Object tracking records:

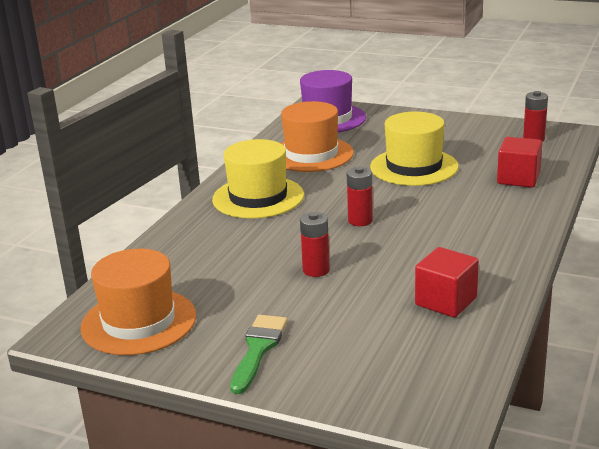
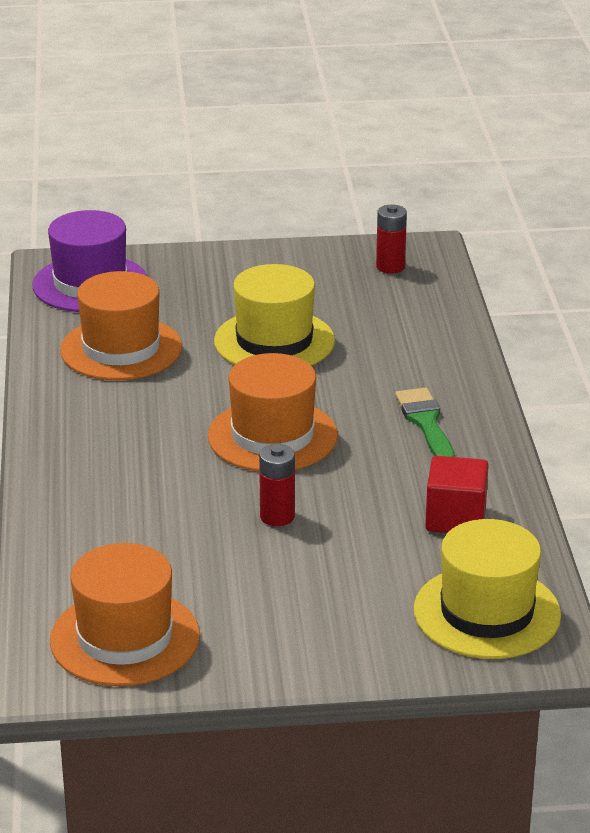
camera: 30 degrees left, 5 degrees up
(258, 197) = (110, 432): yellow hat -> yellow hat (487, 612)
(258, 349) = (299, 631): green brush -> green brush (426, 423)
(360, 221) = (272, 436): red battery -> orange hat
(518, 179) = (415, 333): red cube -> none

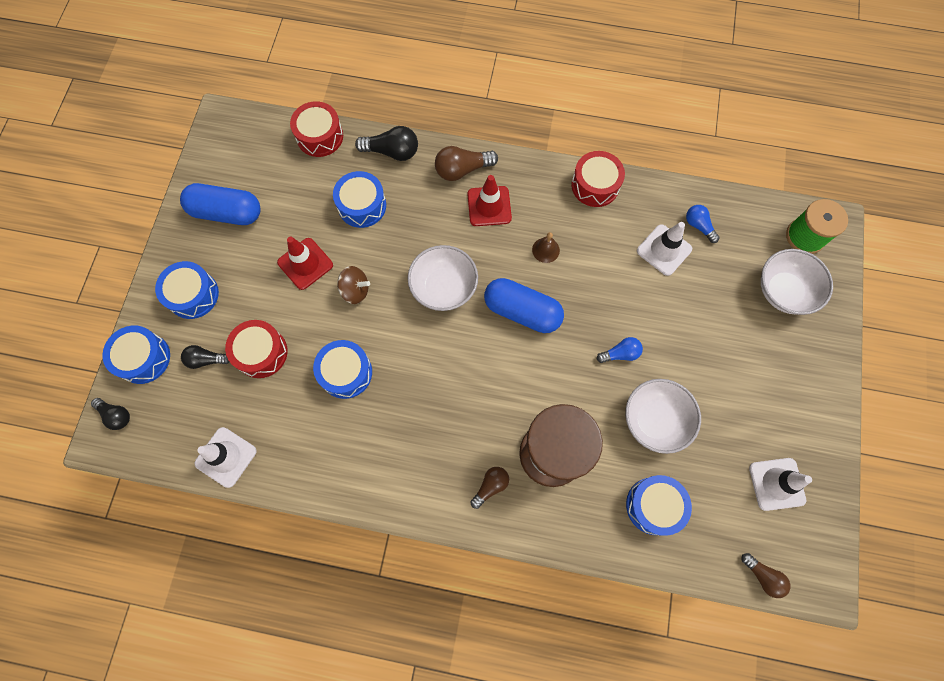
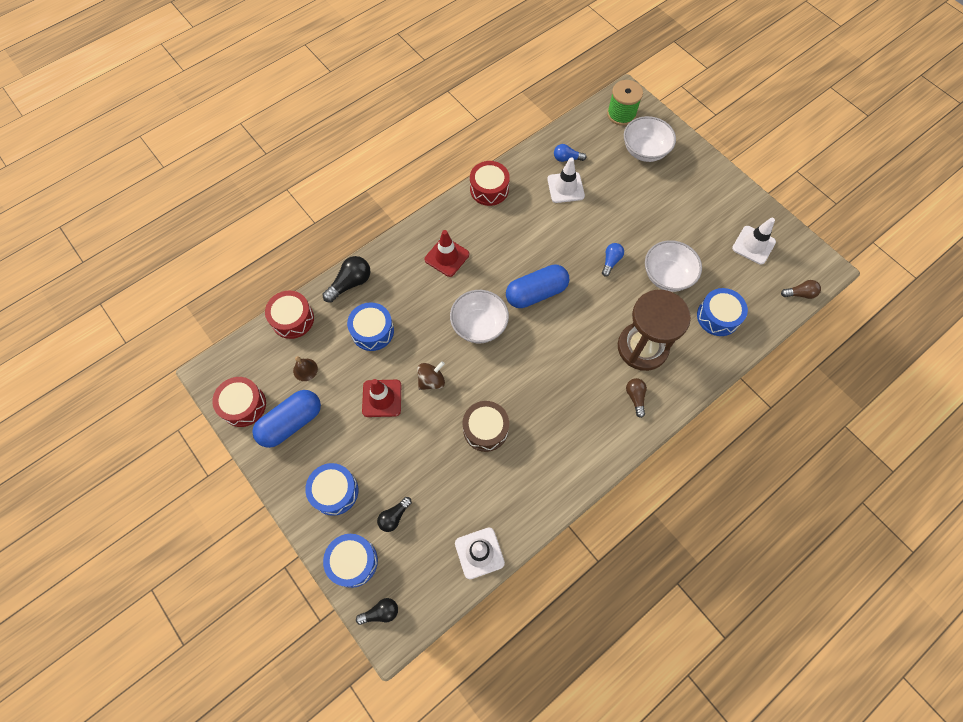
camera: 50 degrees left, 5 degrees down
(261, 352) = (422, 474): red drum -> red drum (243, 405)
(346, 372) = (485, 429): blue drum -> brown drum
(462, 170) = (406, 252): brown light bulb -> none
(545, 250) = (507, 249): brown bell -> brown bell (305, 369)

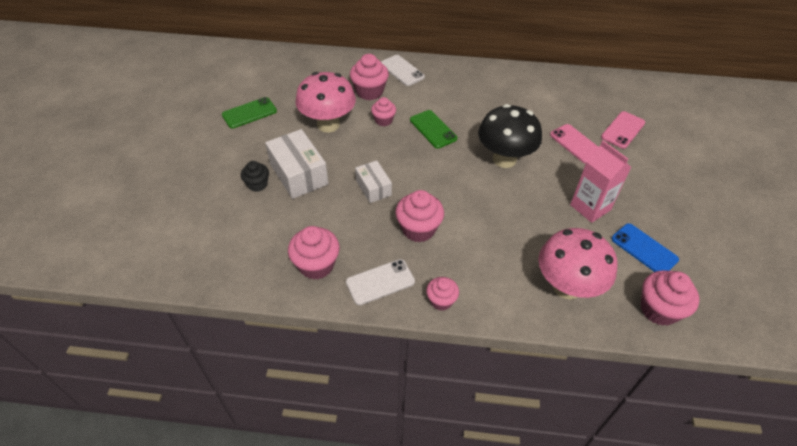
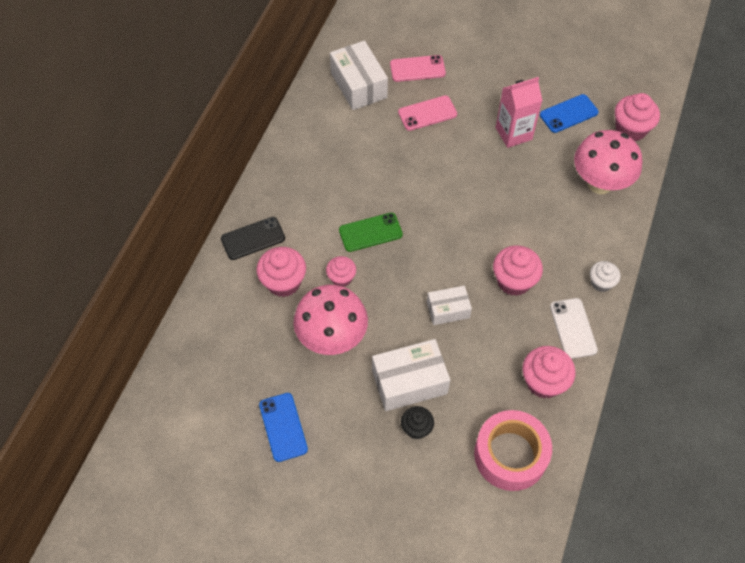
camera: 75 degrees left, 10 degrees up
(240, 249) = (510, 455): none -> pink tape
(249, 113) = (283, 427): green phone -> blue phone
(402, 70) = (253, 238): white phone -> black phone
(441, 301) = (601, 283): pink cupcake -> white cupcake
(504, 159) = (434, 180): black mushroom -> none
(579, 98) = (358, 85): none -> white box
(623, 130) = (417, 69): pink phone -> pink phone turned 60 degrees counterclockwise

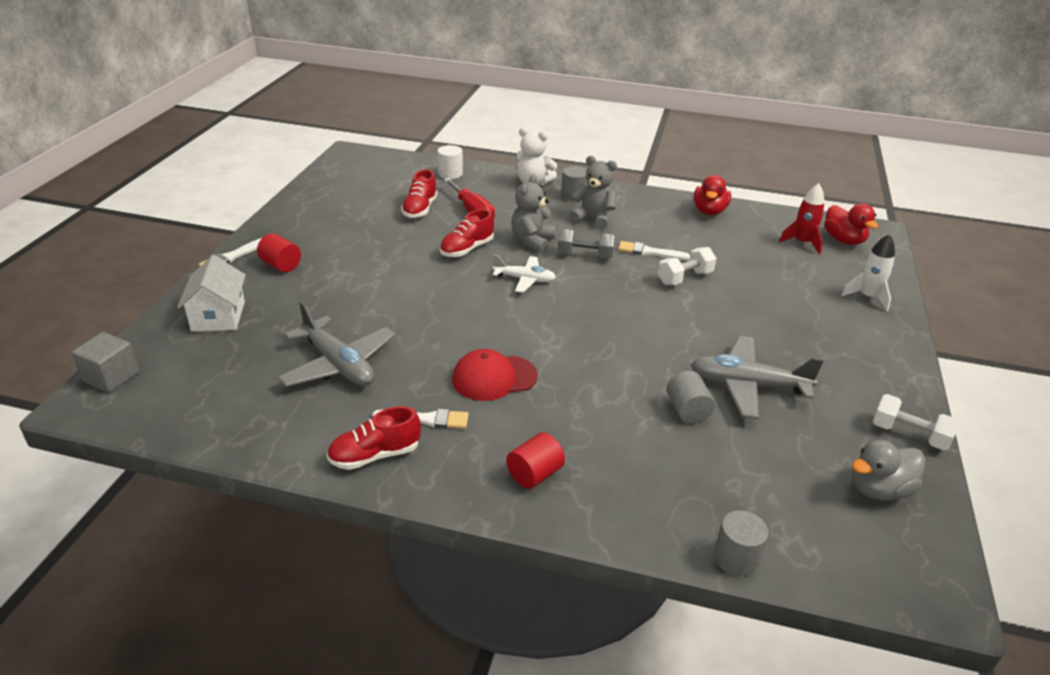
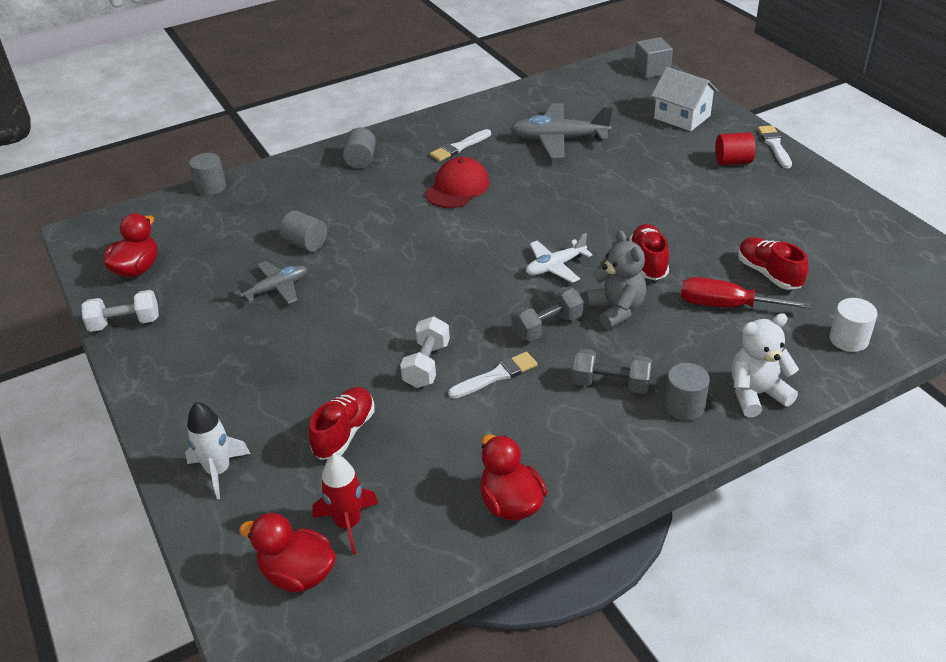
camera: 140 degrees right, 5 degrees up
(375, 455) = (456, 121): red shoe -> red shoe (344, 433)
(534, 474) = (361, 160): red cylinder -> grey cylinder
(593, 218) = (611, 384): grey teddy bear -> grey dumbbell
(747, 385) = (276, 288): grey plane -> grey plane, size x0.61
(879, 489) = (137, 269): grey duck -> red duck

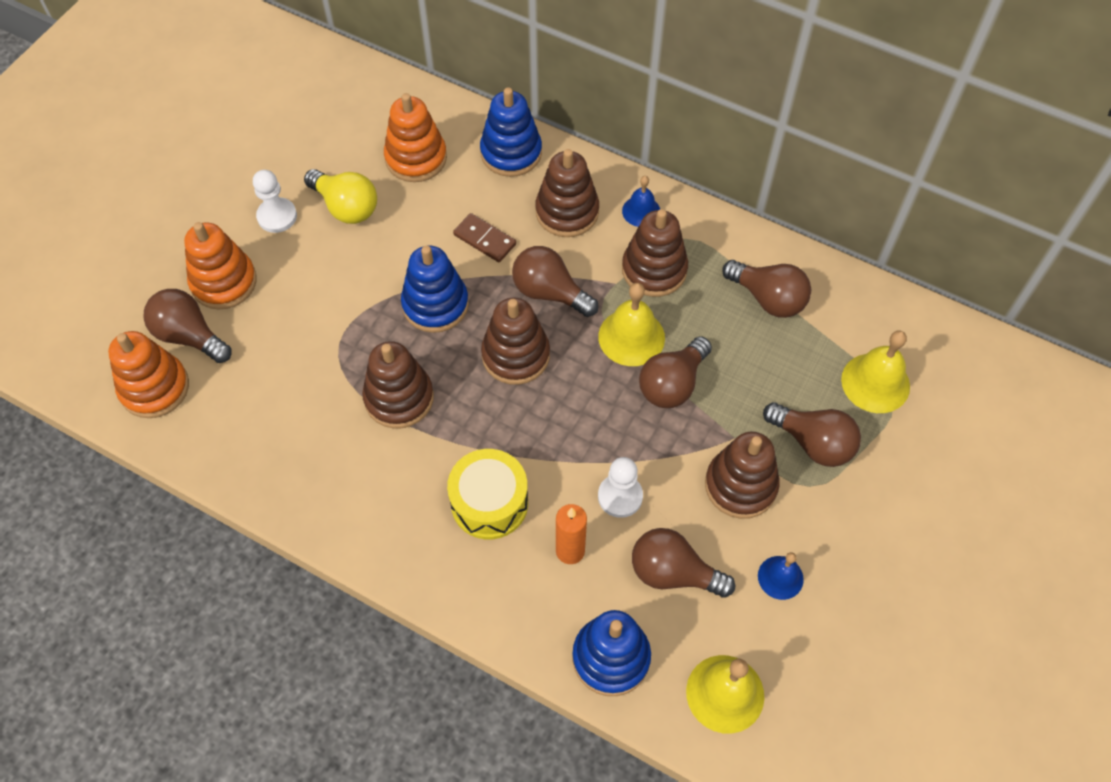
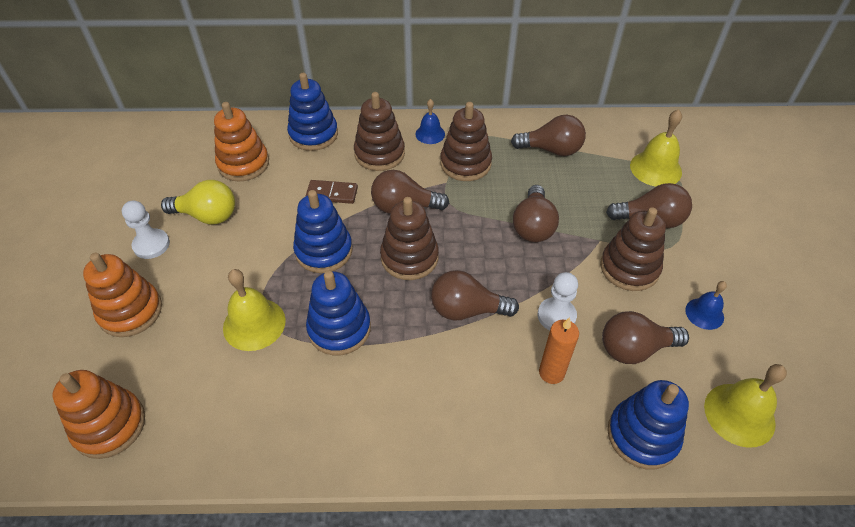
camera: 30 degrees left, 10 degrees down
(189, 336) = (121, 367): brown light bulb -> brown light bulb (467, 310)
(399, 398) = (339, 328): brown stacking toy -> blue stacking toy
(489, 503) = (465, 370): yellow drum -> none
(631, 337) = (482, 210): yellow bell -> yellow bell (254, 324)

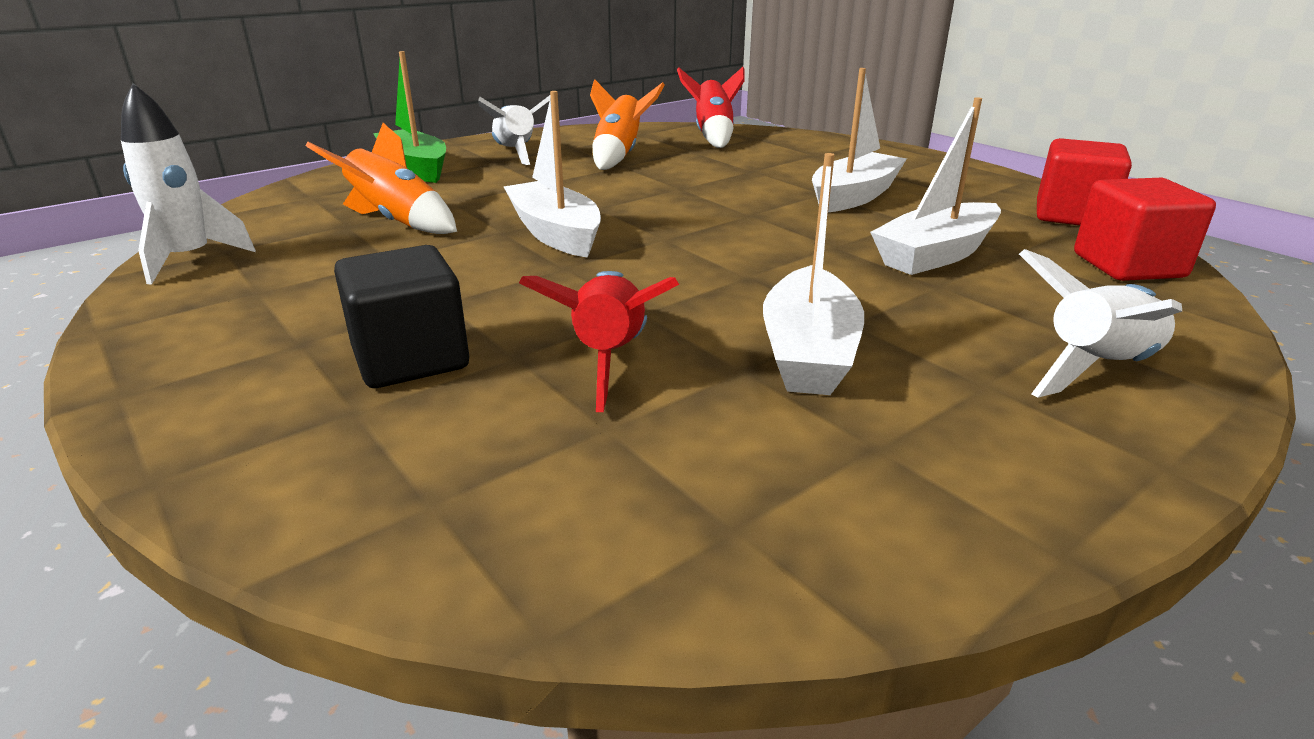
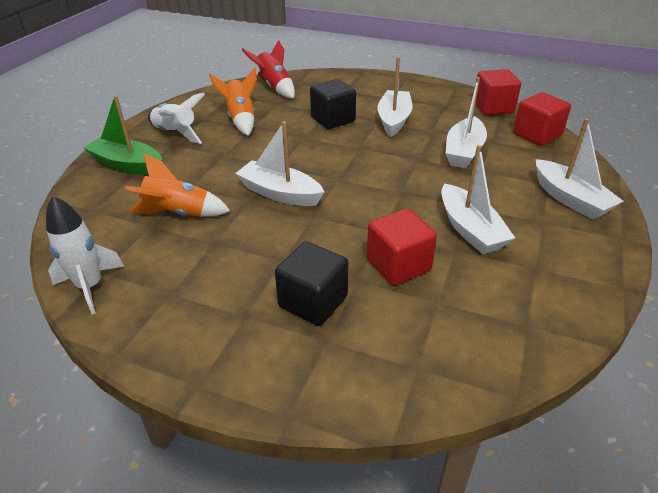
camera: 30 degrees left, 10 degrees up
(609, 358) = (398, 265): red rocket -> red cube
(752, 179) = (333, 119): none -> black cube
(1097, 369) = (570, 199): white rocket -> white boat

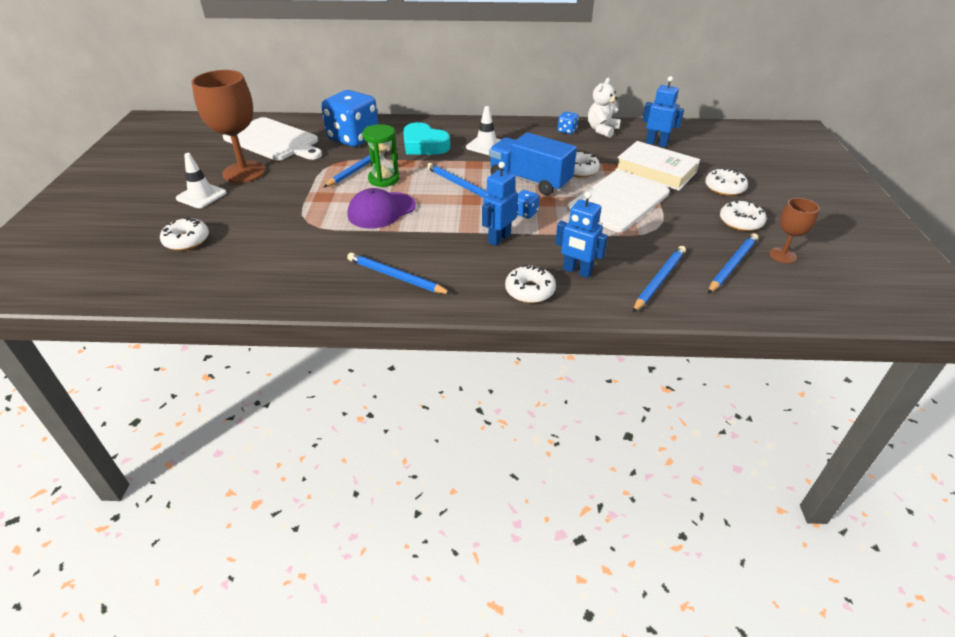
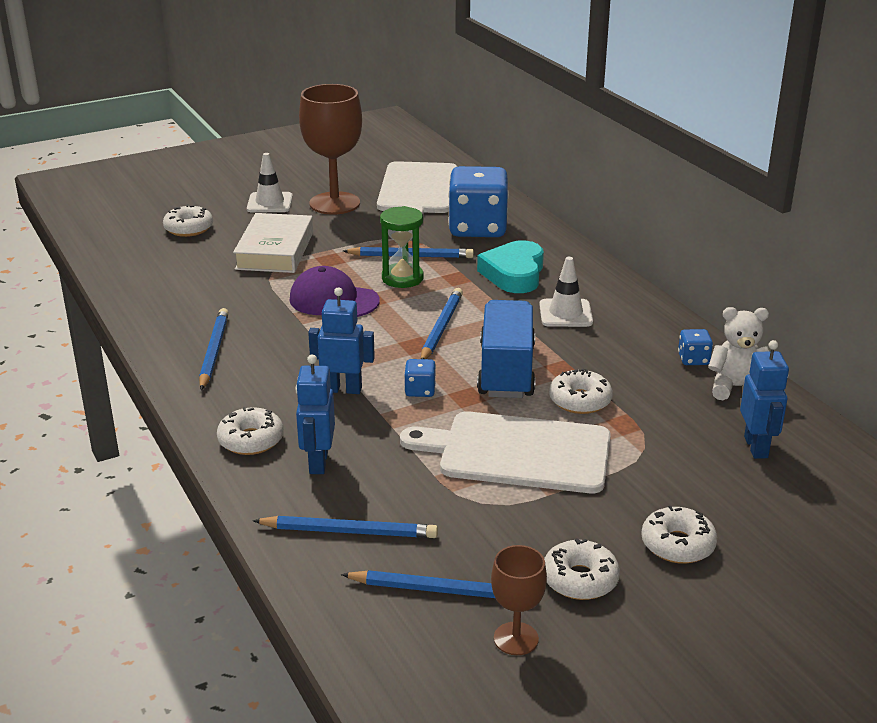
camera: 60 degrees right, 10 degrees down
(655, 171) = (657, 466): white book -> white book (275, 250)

Task to carry out:
From the data above, copy every line where "light" appears.

Expected output:
(462, 170) = (406, 252): brown light bulb -> none
(189, 336) = (121, 367): brown light bulb -> brown light bulb (467, 310)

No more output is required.